Leave out the pictures and copy every record exactly.

[GIVEN ENTRIES]

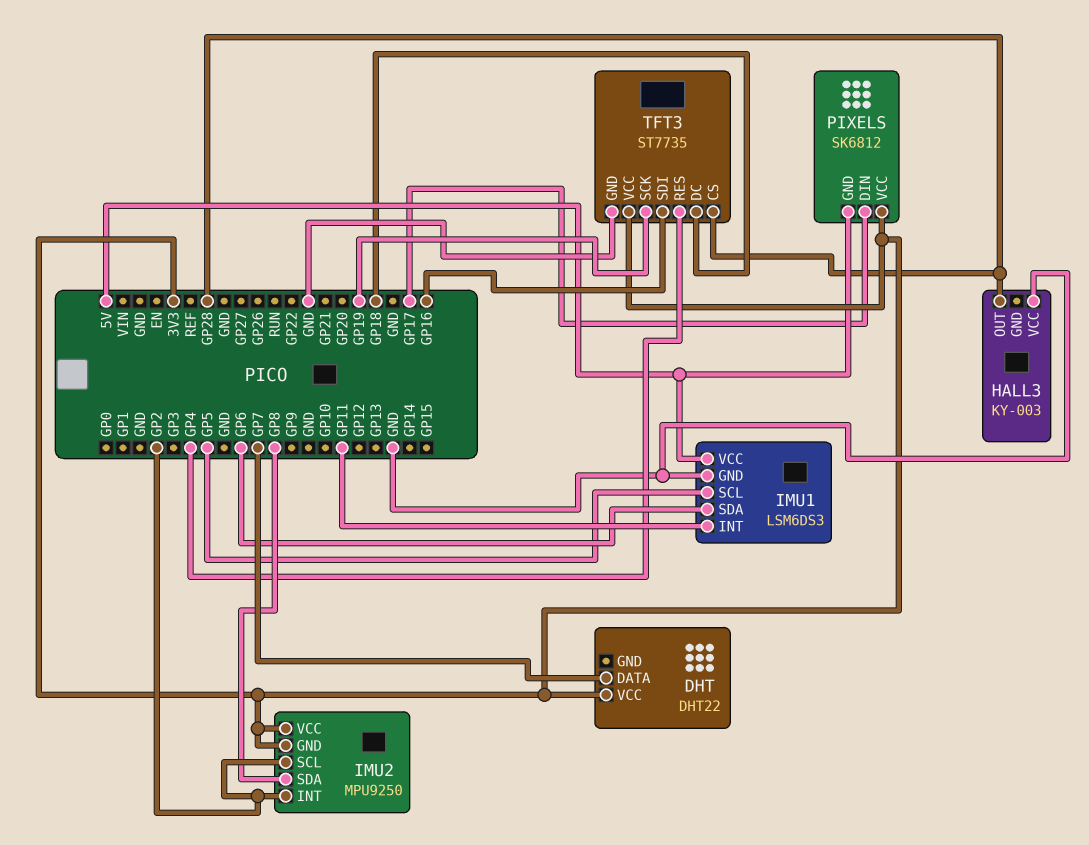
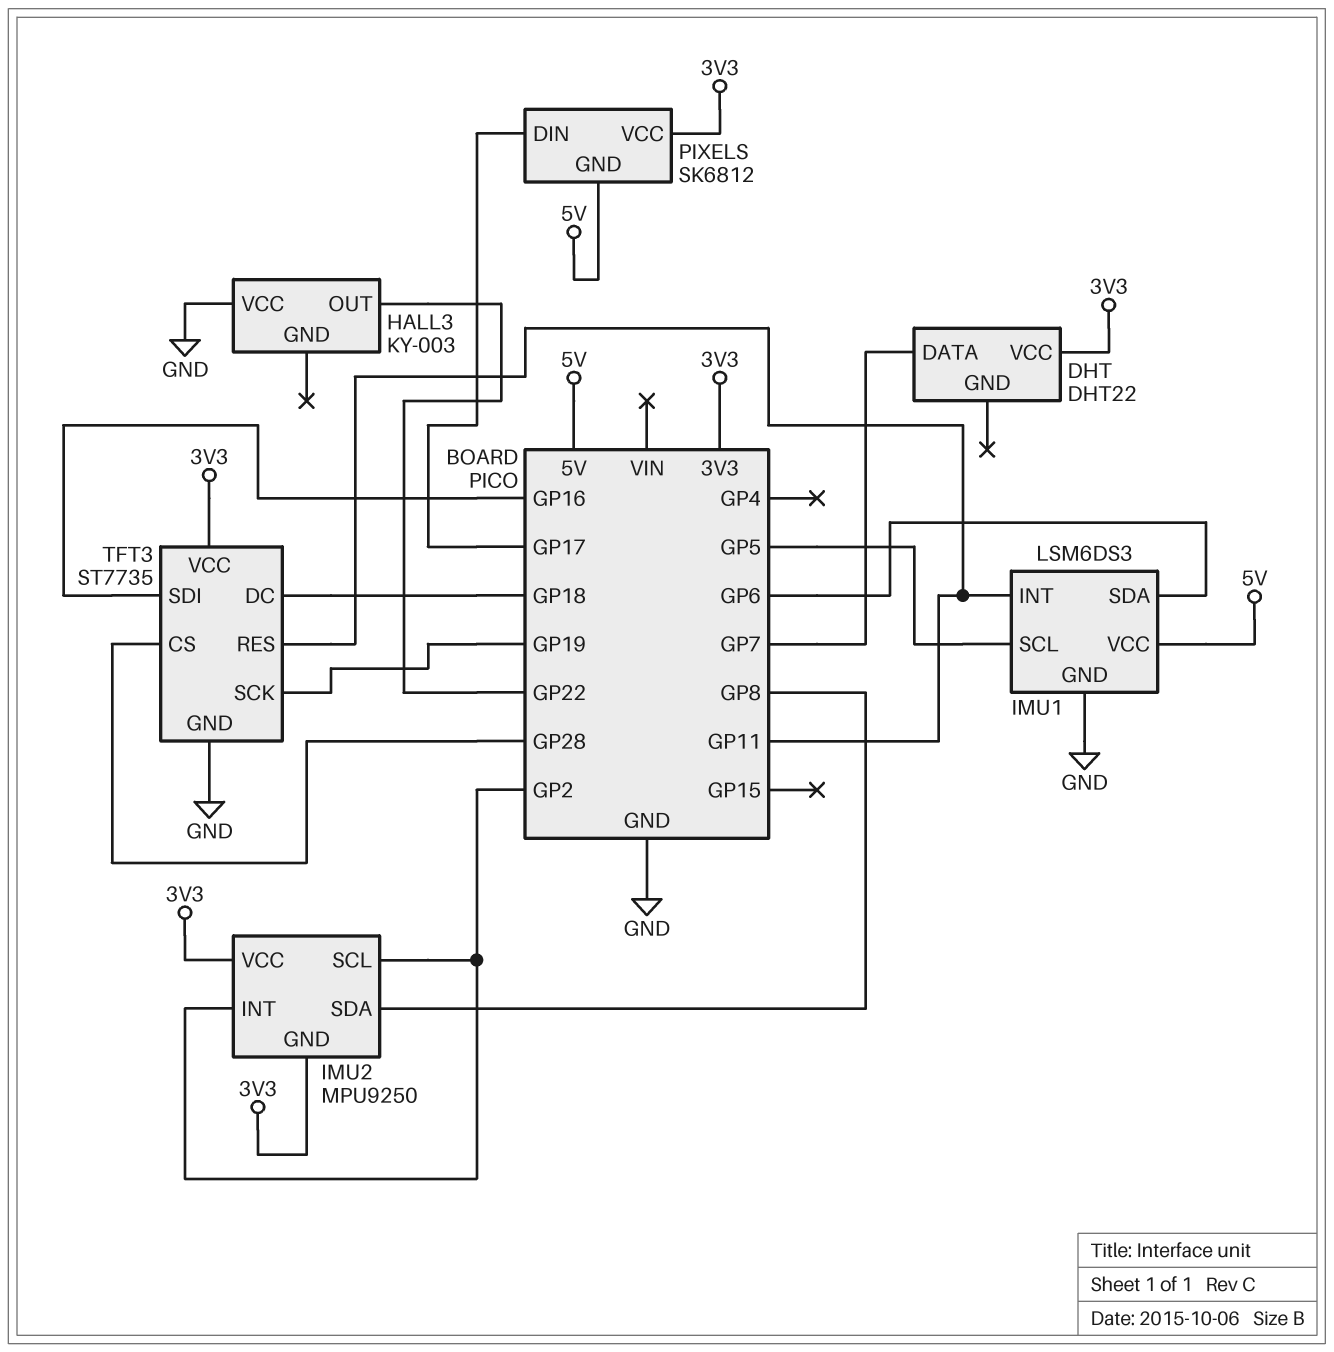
HALL3 pin OUT: GP28 -> GP22
TFT3 pin RES: GP4 -> GP11

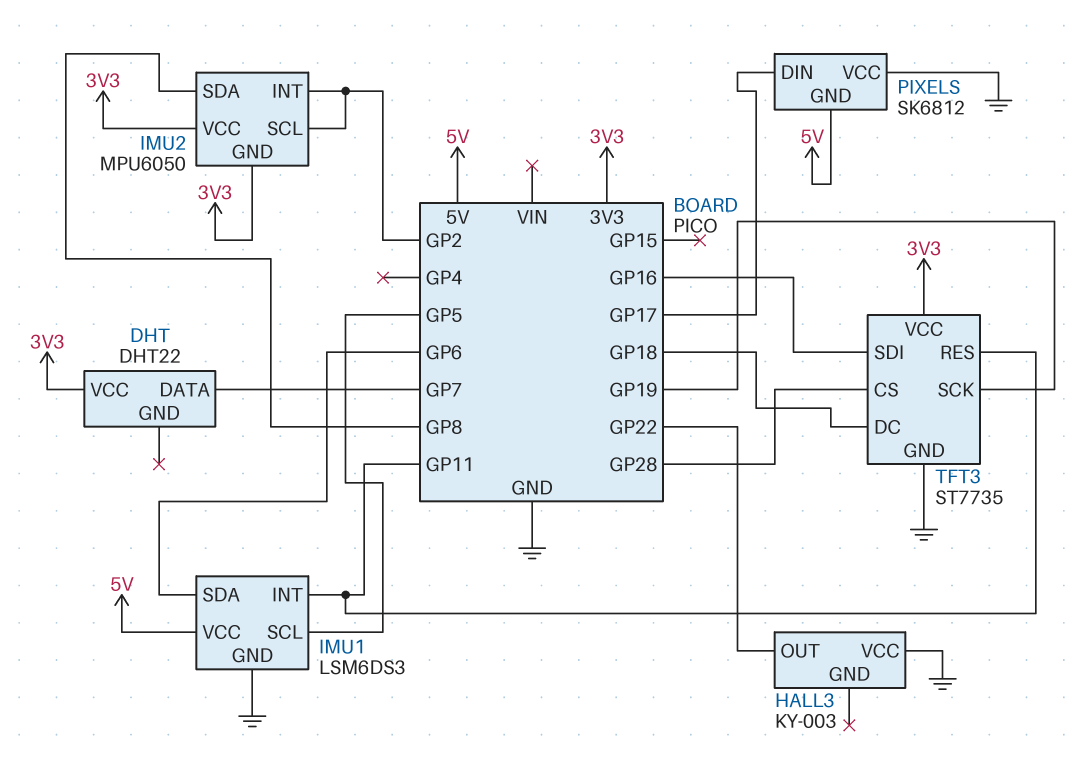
IMU2: MPU9250 -> MPU6050
PIXELS pin VCC: 3V3 -> GND

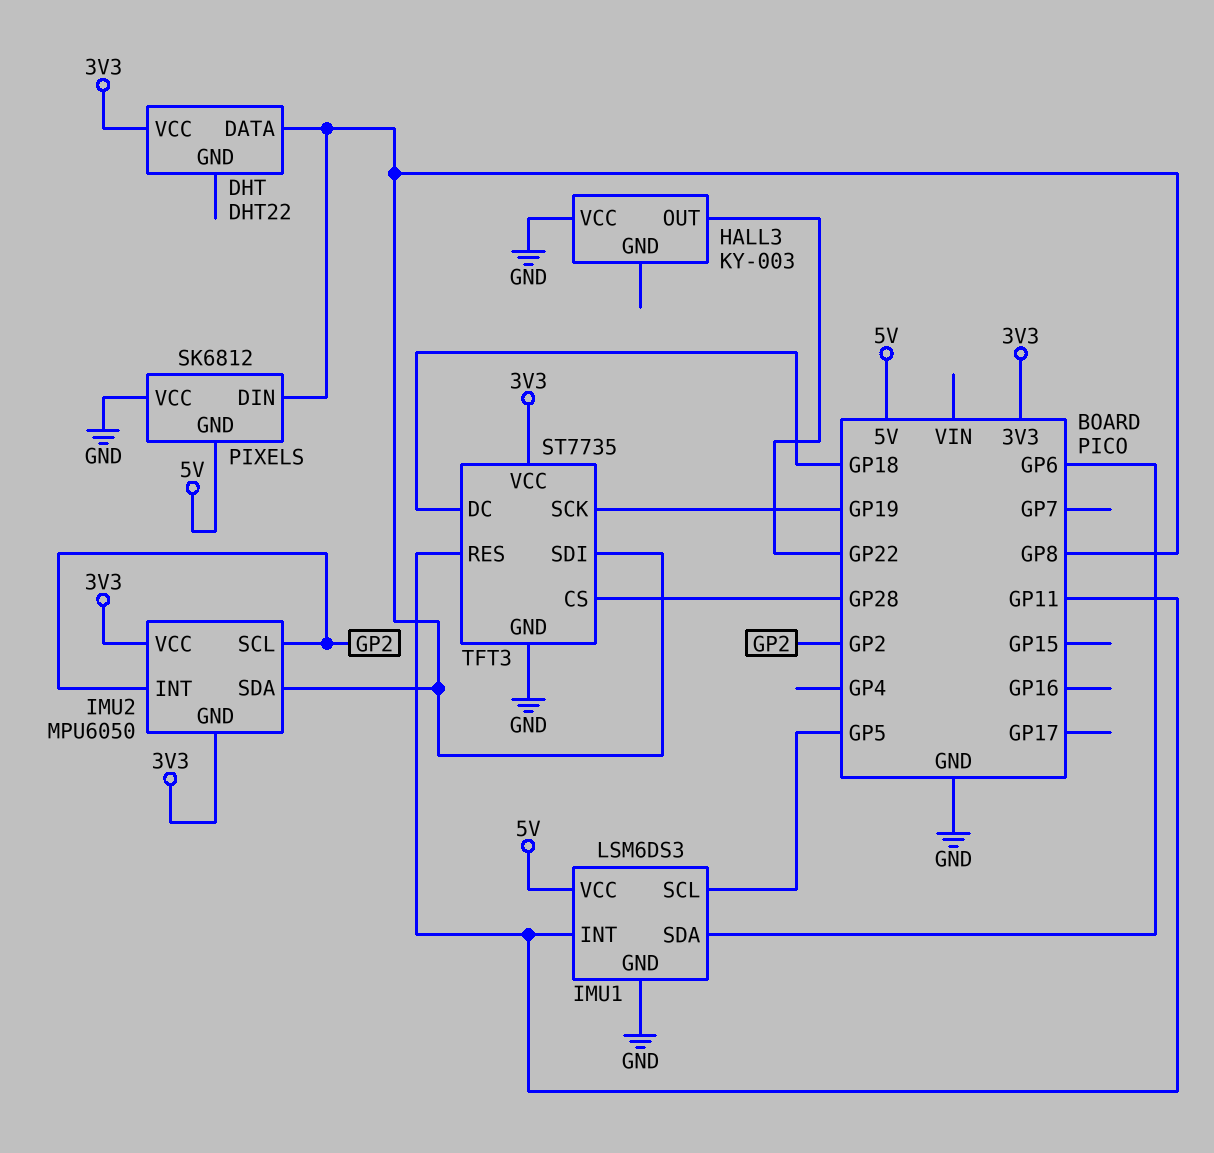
DHT pin DATA: GP7 -> GP8
PIXELS pin DIN: GP17 -> GP8
TFT3 pin SDI: GP16 -> GP8

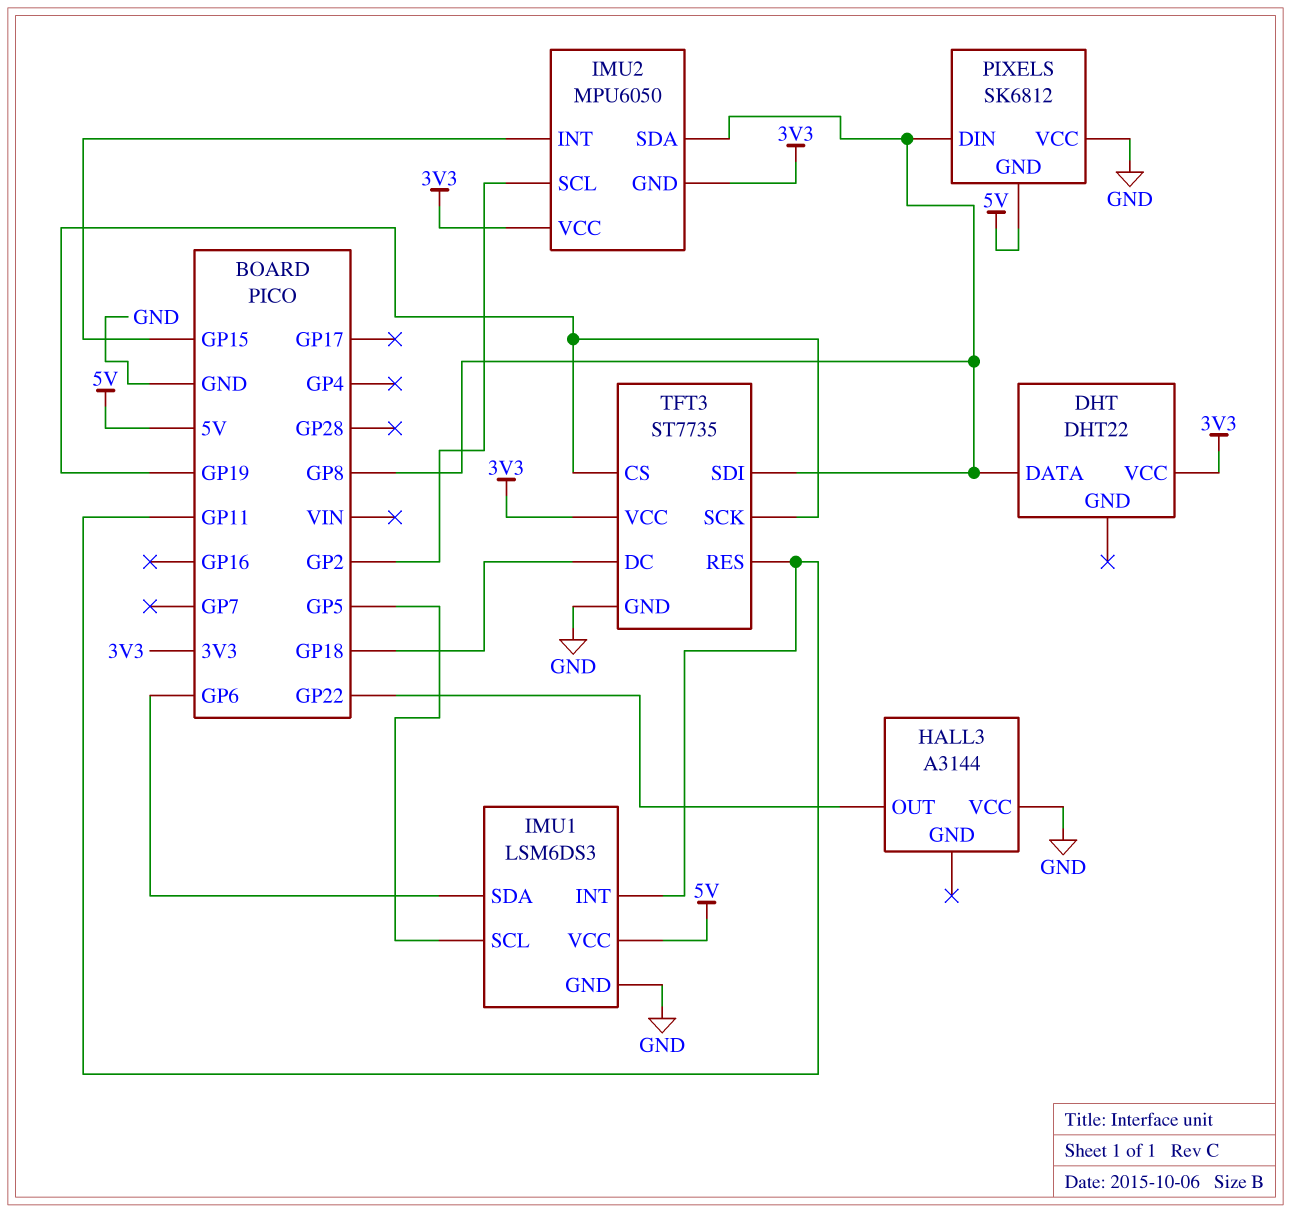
HALL3: KY-003 -> A3144
IMU2 pin INT: GP2 -> GP15
TFT3 pin CS: GP28 -> GP19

[/GIVEN ENTRIES]

◆ ANSWER FOR THE TASK
HALL3 pin OUT: GP28 -> GP22
TFT3 pin RES: GP4 -> GP11

IMU2: MPU9250 -> MPU6050
PIXELS pin VCC: 3V3 -> GND

DHT pin DATA: GP7 -> GP8
PIXELS pin DIN: GP17 -> GP8
TFT3 pin SDI: GP16 -> GP8

HALL3: KY-003 -> A3144
IMU2 pin INT: GP2 -> GP15
TFT3 pin CS: GP28 -> GP19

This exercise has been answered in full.